Data provided
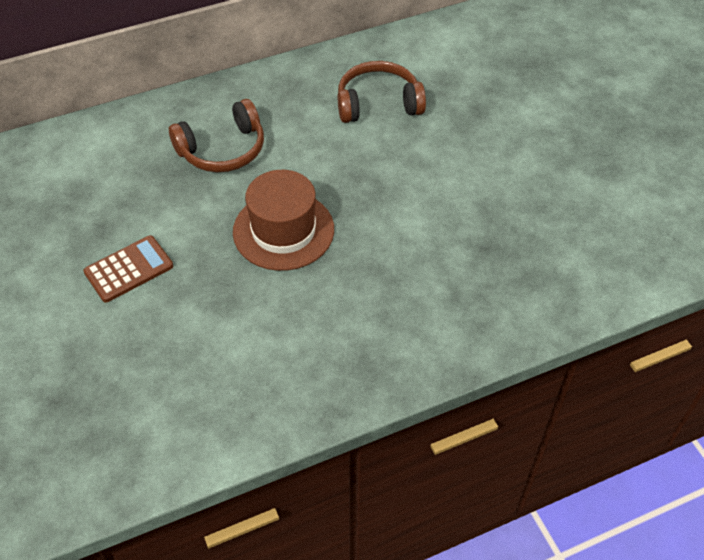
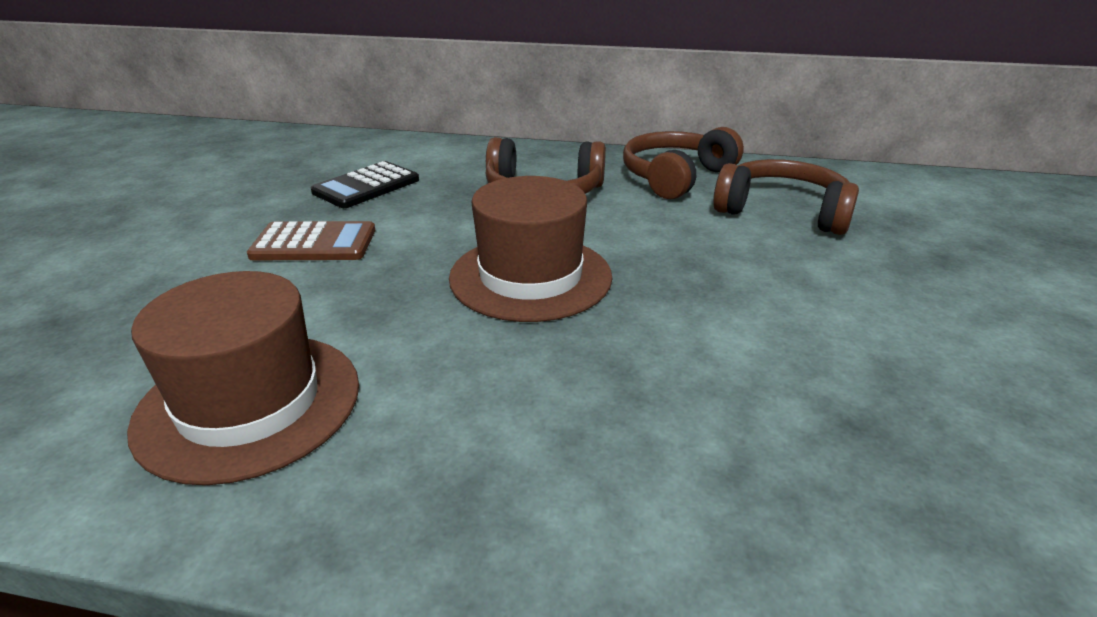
camera: 35 degrees right, 20 degrees down
(96, 201) = (366, 186): none -> black calculator
(230, 380) = (249, 403): none -> brown hat
(294, 93) = (676, 177): none -> brown headphones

Exercise instructions
Return every line above in which the string "brown" occurs.

Response
(230, 380) = (249, 403): none -> brown hat
(294, 93) = (676, 177): none -> brown headphones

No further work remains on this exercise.